### Material for this exercise
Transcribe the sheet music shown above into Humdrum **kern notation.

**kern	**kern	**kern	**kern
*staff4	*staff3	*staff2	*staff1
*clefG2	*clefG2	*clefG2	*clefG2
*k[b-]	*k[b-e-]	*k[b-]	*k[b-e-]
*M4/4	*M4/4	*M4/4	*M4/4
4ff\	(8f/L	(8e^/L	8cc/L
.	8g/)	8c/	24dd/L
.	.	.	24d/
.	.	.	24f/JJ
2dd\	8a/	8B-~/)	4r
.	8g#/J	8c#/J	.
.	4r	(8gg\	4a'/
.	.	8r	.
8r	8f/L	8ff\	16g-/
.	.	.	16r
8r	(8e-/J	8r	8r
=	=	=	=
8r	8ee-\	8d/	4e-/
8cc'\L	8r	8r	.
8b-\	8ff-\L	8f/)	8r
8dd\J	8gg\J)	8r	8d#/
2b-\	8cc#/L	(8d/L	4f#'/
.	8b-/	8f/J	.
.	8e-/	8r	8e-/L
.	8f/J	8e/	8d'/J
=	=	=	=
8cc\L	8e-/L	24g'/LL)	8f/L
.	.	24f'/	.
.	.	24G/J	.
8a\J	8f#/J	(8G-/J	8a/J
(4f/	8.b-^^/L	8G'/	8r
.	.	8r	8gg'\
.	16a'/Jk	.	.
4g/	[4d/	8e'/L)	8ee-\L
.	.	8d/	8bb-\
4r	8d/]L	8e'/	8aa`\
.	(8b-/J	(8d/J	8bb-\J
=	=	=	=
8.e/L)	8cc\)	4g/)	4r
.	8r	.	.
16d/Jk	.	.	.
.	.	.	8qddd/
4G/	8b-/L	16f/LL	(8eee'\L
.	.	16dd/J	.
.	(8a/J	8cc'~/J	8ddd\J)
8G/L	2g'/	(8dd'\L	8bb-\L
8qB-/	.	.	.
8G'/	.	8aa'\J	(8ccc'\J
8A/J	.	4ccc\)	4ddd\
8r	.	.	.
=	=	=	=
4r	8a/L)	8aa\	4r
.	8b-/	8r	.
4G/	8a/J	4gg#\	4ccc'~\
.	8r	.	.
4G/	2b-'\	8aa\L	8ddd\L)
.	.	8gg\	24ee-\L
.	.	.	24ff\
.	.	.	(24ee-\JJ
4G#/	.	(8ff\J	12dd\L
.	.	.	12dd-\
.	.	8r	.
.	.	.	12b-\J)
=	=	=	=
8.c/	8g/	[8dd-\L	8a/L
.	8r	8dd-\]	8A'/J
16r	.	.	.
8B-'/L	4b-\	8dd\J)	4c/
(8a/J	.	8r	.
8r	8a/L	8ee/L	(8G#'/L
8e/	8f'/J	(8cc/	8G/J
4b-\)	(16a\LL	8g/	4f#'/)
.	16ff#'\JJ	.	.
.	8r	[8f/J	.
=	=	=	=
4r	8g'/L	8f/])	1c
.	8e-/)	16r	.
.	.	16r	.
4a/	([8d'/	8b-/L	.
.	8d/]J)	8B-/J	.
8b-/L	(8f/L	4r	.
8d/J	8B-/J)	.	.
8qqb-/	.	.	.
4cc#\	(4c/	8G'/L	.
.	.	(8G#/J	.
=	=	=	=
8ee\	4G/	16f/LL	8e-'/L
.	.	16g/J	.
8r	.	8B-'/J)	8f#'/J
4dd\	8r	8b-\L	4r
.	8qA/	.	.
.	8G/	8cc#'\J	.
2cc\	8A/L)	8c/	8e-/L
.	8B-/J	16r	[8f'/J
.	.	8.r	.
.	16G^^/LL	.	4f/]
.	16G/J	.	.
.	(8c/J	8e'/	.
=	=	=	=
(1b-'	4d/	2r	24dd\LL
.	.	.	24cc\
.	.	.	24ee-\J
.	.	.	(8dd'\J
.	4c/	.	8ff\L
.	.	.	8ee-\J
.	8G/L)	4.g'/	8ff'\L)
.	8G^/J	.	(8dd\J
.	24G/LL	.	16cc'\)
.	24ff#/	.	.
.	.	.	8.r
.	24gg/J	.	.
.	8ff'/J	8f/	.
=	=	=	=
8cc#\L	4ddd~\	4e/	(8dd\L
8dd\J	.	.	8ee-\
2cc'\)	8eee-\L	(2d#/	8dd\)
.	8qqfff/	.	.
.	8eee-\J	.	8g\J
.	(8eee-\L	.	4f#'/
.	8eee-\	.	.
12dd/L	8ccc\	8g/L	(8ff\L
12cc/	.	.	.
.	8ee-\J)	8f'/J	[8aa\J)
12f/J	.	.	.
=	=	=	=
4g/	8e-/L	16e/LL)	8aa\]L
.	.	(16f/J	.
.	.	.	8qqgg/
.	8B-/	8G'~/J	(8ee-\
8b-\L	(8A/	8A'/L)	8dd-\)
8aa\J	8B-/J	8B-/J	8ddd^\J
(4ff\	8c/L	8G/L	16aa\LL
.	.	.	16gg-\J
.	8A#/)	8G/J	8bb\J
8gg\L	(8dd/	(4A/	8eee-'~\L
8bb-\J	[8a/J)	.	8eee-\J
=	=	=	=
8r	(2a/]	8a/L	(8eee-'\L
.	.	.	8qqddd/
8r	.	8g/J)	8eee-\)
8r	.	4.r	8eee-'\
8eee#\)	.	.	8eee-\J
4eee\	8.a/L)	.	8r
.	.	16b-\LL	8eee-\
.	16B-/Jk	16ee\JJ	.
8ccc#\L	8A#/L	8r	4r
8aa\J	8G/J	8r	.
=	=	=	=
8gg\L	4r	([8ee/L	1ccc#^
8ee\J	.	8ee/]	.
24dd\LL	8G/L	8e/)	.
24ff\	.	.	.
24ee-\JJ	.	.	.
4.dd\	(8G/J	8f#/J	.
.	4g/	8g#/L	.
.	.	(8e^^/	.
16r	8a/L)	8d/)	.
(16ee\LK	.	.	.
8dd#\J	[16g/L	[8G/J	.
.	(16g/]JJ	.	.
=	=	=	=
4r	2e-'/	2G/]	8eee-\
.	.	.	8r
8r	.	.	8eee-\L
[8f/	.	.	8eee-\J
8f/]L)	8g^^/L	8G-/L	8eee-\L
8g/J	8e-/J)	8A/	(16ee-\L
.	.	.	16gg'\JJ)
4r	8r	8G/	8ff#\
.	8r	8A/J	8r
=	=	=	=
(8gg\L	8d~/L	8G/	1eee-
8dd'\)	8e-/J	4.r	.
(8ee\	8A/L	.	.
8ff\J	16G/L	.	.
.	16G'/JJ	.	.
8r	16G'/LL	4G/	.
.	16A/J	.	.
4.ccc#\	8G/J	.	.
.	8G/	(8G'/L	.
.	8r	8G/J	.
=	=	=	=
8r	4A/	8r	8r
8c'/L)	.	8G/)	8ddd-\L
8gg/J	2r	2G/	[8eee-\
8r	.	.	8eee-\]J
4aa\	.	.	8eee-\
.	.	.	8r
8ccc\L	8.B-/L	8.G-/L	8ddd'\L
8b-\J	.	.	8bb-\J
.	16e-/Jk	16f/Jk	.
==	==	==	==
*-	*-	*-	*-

### Stated problem
Find each line in the entries that contains the string "kern" with the same capitalization, and copy each of those lines in full.

### Problem solution
Transcribe the sheet music shown above into Humdrum **kern notation.
**kern	**kern	**kern	**kern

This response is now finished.